Work instruction: All of the listing should be output exactly, apart from the pictures.

Exercise input:

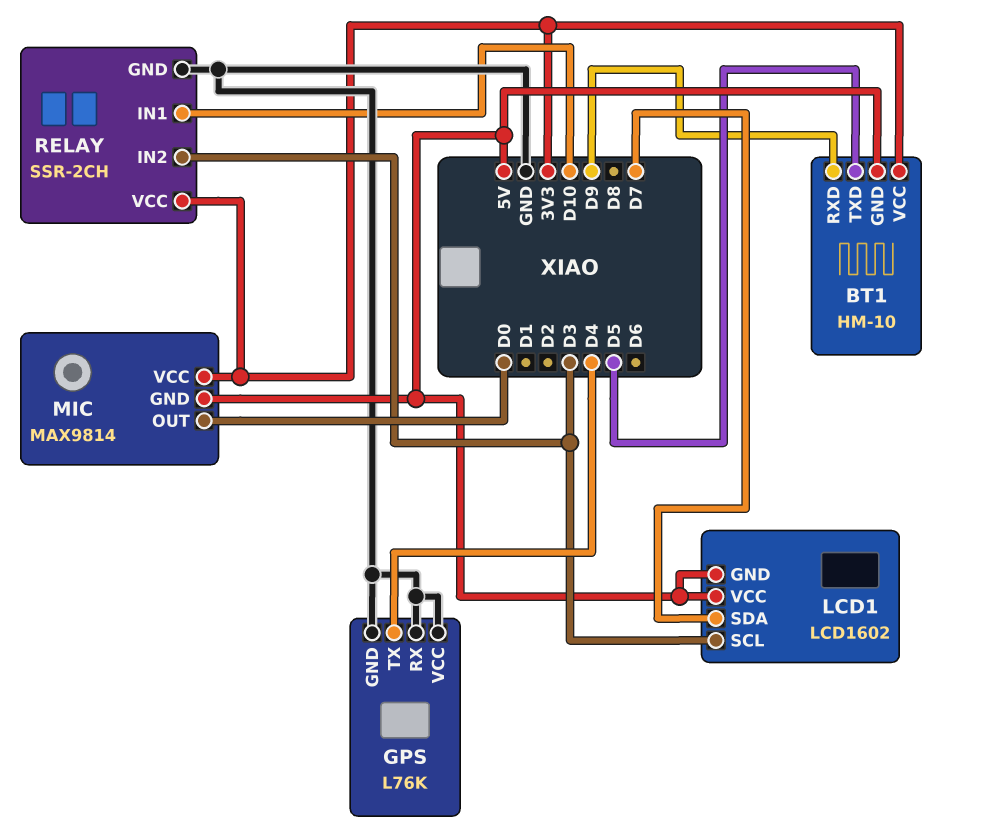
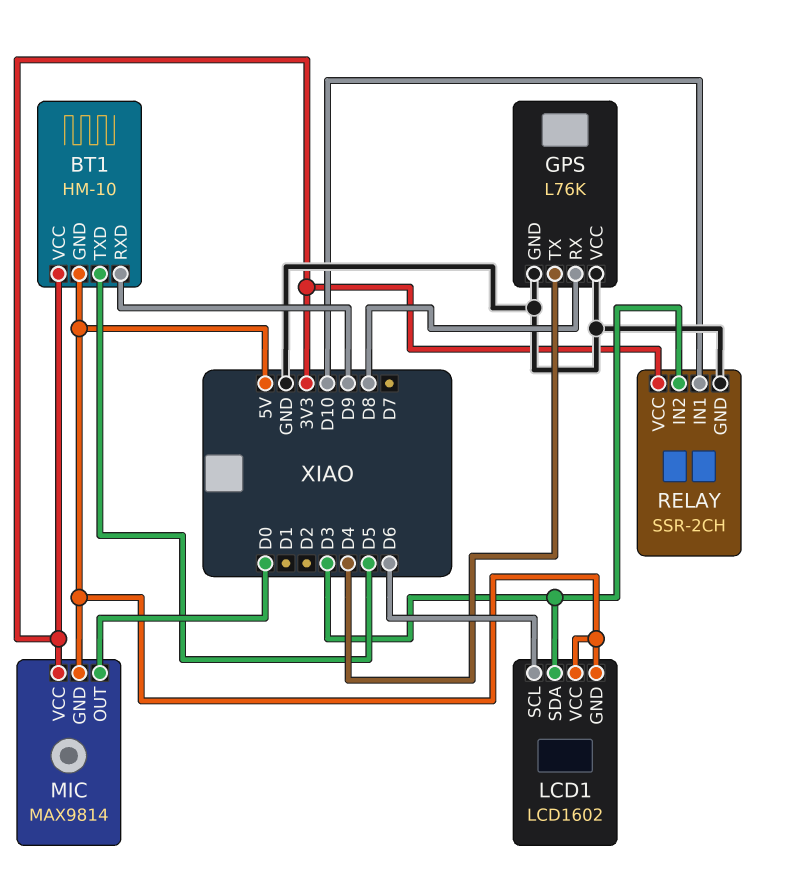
GPS pin RX: GND -> D8
LCD1 pin SCL: D3 -> D6
LCD1 pin SDA: D7 -> D3

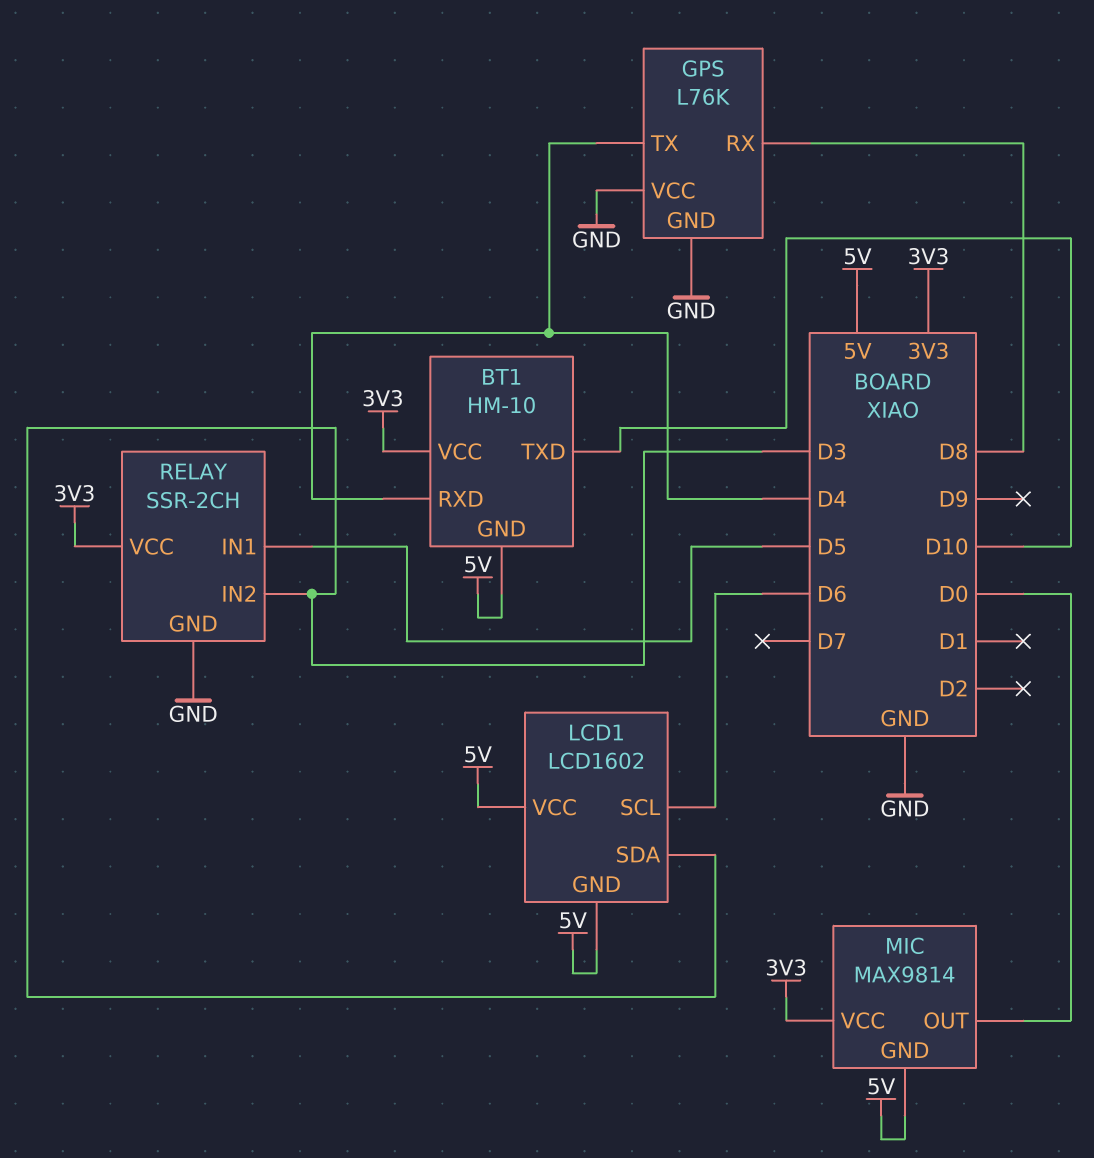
BT1 pin RXD: D9 -> D4
BT1 pin TXD: D5 -> D10
RELAY pin IN1: D10 -> D5

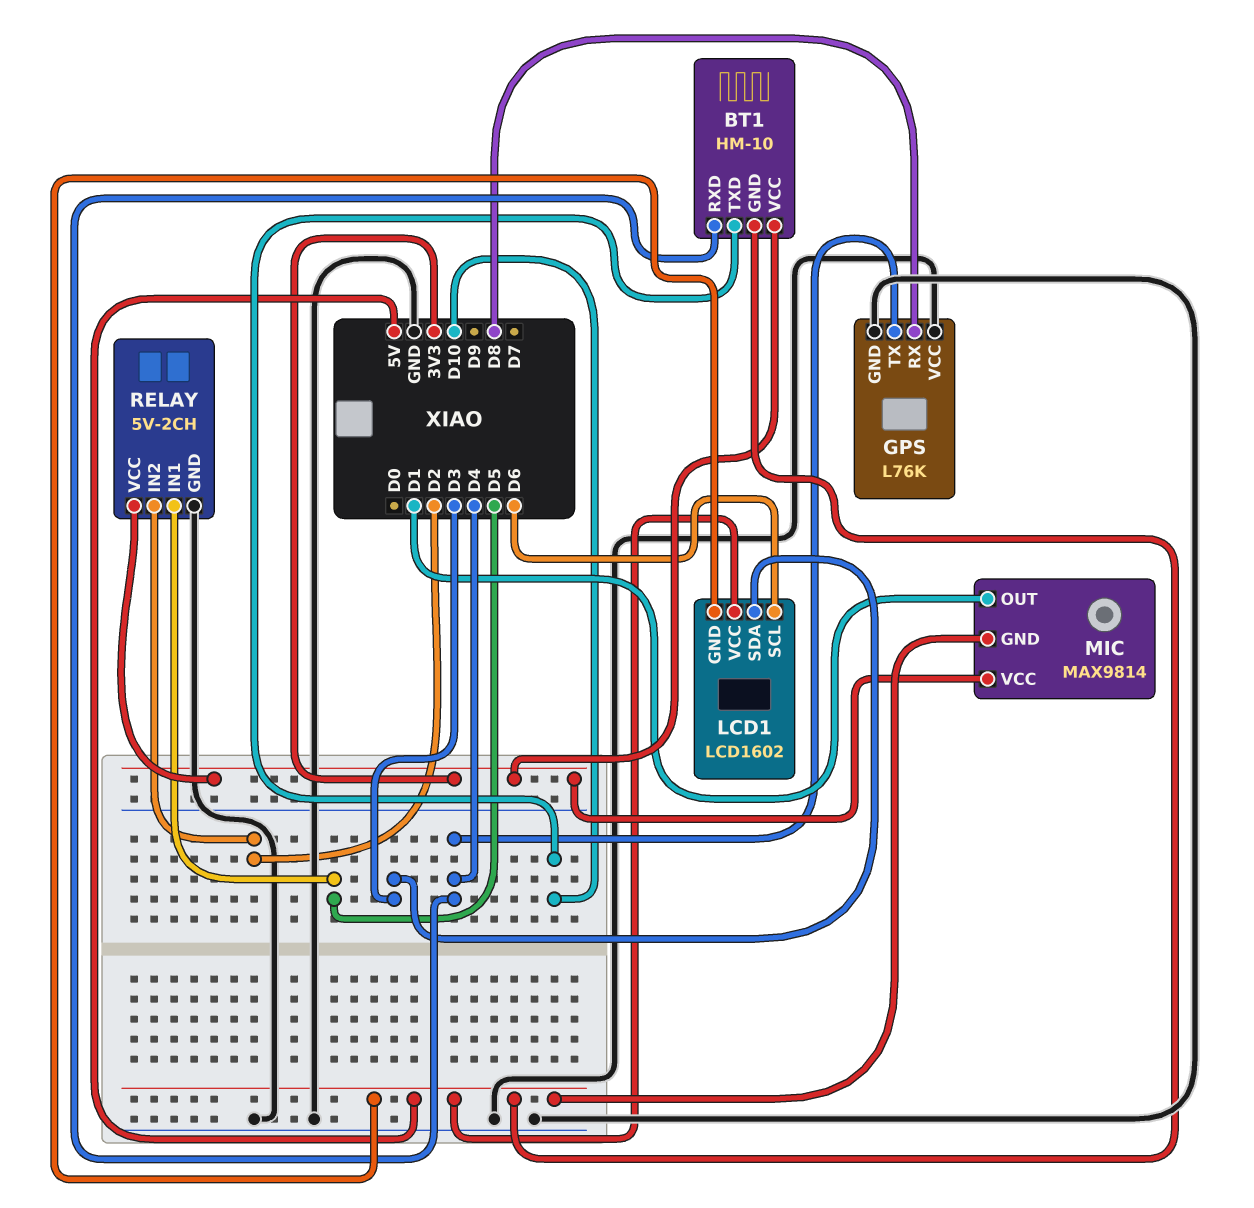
MIC pin OUT: D0 -> D1
RELAY: SSR-2CH -> 5V-2CH
RELAY pin IN2: D3 -> D2

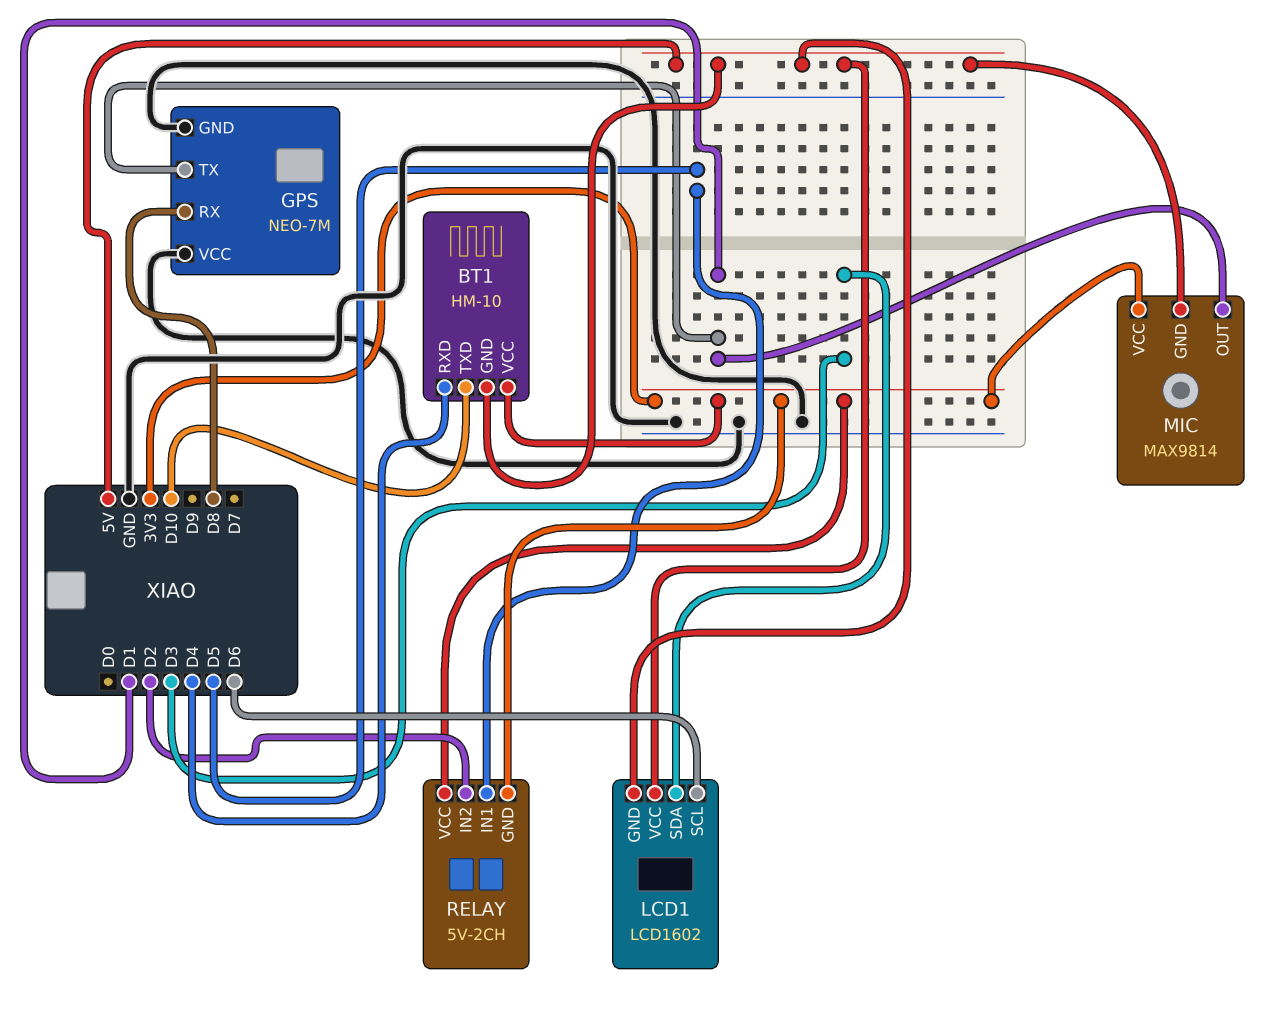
GPS: L76K -> NEO-7M
GPS pin TX: D4 -> D1
RELAY pin GND: GND -> 3V3

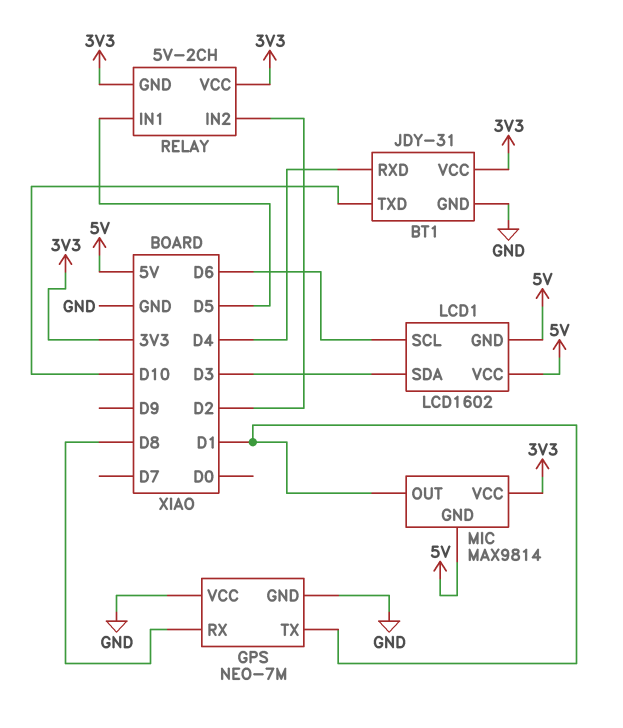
BT1: HM-10 -> JDY-31
BT1 pin GND: 5V -> GND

Task solution:
GPS pin RX: GND -> D8
LCD1 pin SCL: D3 -> D6
LCD1 pin SDA: D7 -> D3

BT1 pin RXD: D9 -> D4
BT1 pin TXD: D5 -> D10
RELAY pin IN1: D10 -> D5

MIC pin OUT: D0 -> D1
RELAY: SSR-2CH -> 5V-2CH
RELAY pin IN2: D3 -> D2

GPS: L76K -> NEO-7M
GPS pin TX: D4 -> D1
RELAY pin GND: GND -> 3V3

BT1: HM-10 -> JDY-31
BT1 pin GND: 5V -> GND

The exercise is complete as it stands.